### WHAT THE TASK ASKS:
From the rows below, extract each line that contains the string "Humdrum" and reproduce those lines without alteration.

### DATA SUPPLIED:
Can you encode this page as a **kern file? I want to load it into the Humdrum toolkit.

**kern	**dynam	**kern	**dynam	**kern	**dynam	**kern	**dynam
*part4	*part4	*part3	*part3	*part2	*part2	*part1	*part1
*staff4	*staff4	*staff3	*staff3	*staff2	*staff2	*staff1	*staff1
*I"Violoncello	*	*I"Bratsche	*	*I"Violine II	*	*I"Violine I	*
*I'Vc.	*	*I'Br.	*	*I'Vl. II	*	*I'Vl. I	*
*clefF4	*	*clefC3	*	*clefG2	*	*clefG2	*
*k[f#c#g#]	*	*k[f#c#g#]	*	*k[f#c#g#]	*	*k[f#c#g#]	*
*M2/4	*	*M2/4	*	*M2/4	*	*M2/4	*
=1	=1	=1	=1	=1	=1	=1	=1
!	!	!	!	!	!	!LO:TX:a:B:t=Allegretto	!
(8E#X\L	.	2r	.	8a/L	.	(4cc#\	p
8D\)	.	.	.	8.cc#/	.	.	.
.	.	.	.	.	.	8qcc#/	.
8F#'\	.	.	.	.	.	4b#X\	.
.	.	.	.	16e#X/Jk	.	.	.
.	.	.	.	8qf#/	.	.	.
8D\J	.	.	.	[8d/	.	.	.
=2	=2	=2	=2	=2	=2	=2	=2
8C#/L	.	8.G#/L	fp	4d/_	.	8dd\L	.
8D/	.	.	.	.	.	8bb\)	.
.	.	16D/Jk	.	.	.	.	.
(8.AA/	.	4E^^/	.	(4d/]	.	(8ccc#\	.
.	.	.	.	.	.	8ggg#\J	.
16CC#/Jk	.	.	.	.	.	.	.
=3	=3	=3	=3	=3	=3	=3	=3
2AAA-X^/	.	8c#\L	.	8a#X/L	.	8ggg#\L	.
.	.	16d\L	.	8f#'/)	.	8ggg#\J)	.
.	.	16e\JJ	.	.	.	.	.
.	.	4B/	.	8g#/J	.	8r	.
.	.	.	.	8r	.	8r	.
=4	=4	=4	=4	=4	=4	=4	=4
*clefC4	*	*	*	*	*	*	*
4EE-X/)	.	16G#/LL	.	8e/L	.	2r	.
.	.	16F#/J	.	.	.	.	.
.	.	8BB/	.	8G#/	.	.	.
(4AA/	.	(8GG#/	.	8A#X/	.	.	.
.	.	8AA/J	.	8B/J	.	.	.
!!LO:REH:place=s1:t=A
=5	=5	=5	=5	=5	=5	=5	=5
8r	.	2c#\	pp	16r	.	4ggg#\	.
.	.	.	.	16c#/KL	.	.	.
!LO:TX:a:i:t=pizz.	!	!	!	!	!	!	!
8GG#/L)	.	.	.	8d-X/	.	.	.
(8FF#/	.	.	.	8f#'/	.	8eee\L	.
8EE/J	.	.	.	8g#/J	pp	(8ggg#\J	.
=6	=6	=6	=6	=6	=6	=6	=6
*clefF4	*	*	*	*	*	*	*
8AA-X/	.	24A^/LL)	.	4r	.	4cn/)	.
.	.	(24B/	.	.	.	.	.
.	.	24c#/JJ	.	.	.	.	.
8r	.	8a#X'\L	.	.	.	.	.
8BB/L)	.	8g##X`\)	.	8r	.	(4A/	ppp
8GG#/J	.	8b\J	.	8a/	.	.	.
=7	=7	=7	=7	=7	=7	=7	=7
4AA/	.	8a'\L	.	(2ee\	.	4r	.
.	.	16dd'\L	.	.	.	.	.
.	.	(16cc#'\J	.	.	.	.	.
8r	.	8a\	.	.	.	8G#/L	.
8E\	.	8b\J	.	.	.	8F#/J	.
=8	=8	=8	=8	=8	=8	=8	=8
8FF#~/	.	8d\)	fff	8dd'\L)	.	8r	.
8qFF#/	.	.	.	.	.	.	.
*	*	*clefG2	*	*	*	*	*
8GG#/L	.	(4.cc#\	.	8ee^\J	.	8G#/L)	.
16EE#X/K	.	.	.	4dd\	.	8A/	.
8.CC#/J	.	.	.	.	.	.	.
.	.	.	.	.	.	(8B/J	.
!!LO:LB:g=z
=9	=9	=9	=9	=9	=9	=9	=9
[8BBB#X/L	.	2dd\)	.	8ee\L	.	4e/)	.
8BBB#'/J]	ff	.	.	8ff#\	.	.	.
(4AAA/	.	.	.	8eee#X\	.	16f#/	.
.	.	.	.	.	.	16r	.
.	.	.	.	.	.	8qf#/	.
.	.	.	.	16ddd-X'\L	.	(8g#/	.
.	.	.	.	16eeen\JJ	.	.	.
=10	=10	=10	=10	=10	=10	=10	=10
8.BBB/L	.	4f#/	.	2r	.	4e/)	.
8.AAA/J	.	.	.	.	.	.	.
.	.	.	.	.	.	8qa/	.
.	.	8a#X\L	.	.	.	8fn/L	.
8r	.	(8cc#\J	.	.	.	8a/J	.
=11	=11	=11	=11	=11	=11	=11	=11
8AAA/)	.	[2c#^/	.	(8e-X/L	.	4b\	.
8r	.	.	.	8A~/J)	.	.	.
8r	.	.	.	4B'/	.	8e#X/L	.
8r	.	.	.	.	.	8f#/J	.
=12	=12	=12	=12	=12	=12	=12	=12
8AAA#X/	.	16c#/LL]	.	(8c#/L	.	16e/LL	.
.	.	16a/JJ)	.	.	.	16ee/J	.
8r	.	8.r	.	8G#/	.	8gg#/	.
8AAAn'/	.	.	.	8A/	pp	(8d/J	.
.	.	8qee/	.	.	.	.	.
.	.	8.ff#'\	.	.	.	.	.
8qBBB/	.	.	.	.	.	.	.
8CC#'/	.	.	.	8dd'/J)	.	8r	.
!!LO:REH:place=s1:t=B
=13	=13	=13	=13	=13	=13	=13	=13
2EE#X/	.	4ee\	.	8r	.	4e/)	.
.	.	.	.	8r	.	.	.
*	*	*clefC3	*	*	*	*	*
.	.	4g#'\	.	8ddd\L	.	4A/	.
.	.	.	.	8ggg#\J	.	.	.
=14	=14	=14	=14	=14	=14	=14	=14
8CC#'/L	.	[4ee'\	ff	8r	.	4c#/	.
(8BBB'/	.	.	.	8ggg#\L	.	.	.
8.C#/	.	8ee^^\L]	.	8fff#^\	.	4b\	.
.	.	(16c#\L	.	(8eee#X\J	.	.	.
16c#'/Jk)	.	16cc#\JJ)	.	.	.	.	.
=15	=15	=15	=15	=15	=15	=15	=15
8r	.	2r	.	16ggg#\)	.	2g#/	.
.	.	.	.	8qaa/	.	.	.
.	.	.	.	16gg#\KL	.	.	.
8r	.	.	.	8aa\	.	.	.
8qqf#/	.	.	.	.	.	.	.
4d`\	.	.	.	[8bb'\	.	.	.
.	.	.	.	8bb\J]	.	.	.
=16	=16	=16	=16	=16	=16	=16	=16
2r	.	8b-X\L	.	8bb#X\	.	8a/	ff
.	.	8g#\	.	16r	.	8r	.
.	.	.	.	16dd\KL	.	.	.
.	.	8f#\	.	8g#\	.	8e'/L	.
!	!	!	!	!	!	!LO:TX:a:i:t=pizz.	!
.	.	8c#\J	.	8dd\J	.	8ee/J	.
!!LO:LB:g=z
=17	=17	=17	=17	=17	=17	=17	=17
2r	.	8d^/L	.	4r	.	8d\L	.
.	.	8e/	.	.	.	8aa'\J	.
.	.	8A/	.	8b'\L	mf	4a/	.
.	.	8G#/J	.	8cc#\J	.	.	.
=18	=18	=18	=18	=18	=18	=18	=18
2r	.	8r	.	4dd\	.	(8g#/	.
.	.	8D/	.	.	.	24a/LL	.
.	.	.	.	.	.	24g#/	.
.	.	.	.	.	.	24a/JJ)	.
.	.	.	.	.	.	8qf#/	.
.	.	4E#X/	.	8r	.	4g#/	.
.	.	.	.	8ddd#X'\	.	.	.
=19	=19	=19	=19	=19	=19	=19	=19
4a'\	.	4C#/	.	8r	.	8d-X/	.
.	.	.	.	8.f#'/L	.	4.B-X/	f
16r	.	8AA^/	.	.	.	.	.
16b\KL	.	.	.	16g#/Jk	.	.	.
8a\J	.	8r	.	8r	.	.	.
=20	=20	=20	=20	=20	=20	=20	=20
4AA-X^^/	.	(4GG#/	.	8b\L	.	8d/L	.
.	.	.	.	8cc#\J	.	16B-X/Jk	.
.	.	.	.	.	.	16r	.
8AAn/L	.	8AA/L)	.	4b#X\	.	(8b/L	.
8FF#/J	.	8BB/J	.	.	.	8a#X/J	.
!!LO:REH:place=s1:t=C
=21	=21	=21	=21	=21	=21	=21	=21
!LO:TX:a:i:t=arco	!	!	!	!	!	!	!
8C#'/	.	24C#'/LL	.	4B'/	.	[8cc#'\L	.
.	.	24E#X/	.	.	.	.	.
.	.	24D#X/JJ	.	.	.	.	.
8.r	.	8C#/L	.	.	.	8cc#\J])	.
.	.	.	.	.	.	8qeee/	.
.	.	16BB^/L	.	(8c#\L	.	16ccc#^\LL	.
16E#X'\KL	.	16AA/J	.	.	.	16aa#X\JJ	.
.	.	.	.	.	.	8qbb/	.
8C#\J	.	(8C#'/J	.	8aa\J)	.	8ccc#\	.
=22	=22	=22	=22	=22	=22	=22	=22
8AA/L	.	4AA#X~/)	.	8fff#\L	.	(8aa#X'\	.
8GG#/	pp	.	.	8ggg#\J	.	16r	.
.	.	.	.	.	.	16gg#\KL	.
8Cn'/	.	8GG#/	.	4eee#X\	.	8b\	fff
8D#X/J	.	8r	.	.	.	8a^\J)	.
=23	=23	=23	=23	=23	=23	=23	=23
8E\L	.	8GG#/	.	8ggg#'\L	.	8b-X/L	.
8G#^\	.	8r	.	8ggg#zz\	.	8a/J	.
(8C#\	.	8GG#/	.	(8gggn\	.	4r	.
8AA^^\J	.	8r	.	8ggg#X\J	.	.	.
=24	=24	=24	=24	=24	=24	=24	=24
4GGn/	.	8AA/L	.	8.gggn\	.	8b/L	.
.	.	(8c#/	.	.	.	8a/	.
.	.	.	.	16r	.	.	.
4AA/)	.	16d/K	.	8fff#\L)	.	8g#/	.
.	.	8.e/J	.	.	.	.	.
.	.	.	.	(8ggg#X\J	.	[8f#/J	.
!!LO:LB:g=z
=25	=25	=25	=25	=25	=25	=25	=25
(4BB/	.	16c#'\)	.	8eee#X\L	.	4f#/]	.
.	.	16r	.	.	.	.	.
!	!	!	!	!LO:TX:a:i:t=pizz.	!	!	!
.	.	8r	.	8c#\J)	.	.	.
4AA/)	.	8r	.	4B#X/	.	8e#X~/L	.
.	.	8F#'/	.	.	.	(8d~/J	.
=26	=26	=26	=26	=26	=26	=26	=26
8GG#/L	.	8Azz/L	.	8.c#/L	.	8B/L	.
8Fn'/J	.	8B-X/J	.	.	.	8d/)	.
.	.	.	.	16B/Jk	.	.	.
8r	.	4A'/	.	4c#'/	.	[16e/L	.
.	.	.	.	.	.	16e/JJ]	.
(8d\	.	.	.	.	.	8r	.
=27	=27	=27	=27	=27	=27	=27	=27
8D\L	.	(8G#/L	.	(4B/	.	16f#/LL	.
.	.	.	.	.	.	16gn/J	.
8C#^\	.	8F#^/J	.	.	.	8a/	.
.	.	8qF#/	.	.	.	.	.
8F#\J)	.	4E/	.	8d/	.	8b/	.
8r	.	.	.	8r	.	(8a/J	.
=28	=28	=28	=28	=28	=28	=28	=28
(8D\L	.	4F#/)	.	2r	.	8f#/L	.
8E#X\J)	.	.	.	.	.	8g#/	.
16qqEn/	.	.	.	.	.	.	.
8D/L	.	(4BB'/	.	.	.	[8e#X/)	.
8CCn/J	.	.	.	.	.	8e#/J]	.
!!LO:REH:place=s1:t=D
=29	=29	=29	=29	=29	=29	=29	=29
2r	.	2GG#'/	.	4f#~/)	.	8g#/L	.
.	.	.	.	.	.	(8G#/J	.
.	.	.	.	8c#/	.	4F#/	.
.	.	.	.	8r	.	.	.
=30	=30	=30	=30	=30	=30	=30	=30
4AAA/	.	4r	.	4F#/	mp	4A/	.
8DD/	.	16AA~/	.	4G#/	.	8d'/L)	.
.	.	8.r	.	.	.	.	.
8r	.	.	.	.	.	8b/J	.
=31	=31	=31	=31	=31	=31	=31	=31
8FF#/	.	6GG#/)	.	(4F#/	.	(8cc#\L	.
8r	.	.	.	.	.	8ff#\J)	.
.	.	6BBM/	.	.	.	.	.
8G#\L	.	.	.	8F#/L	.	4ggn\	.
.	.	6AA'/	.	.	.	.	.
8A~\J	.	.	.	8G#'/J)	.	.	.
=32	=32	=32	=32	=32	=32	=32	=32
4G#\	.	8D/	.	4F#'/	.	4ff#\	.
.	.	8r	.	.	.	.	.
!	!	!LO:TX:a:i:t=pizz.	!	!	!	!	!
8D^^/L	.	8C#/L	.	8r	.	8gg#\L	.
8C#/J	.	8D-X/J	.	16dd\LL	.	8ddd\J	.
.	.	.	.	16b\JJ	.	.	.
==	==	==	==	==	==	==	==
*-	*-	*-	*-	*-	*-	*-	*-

---

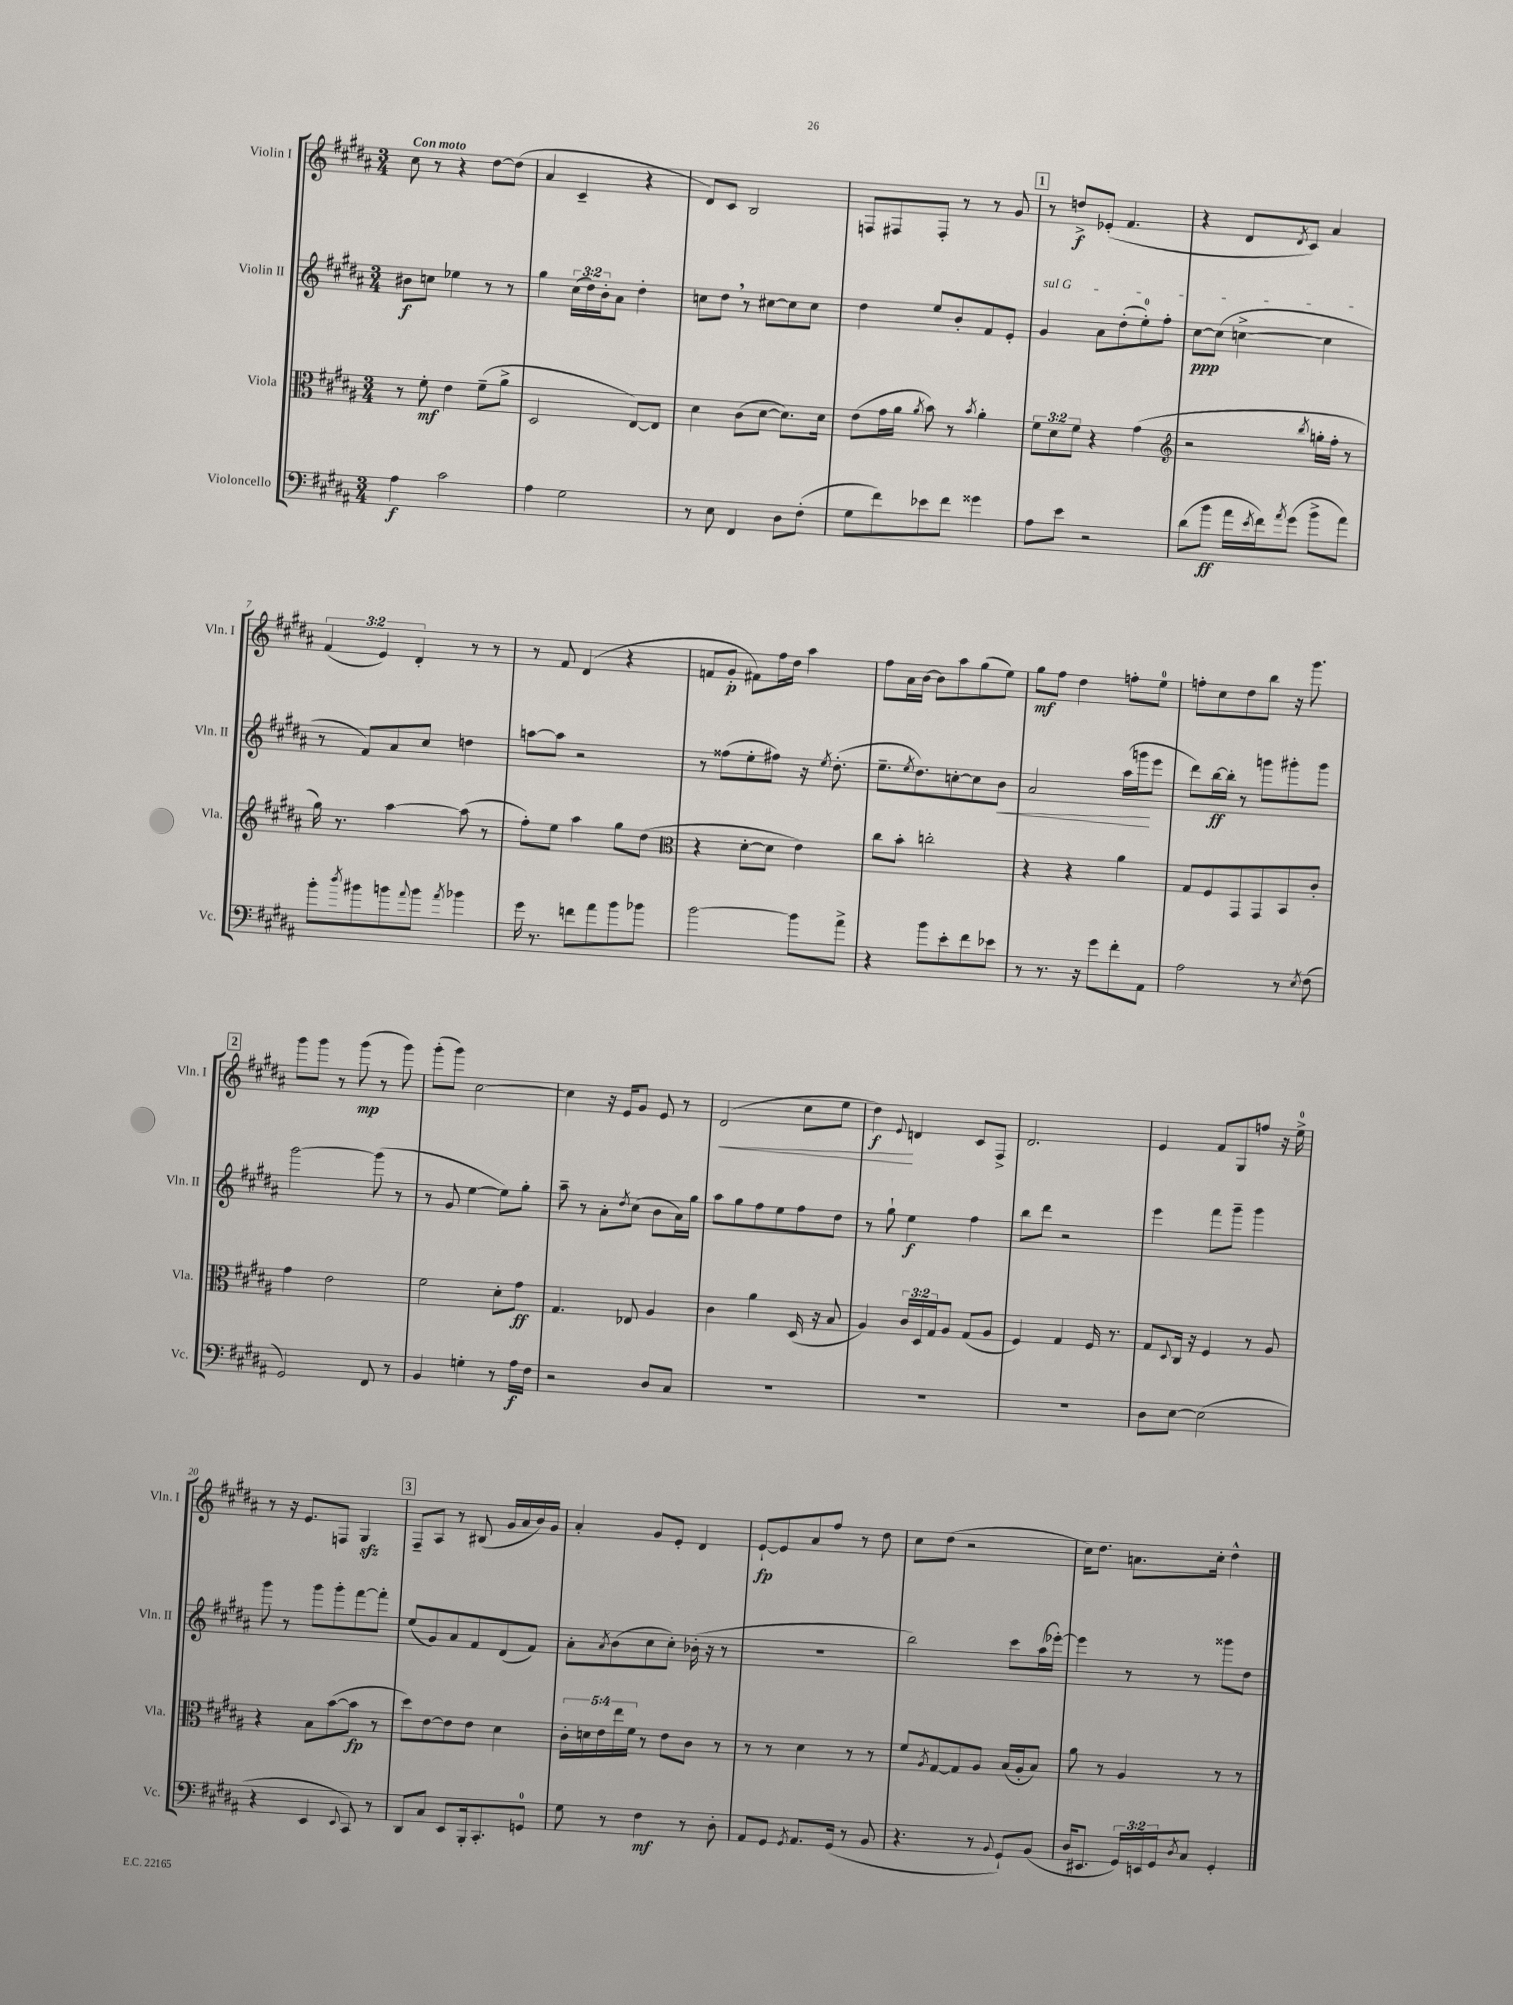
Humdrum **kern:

### TASK OUTPUT:
Can you encode this page as a **kern file? I want to load it into the Humdrum toolkit.
Humdrum **kern:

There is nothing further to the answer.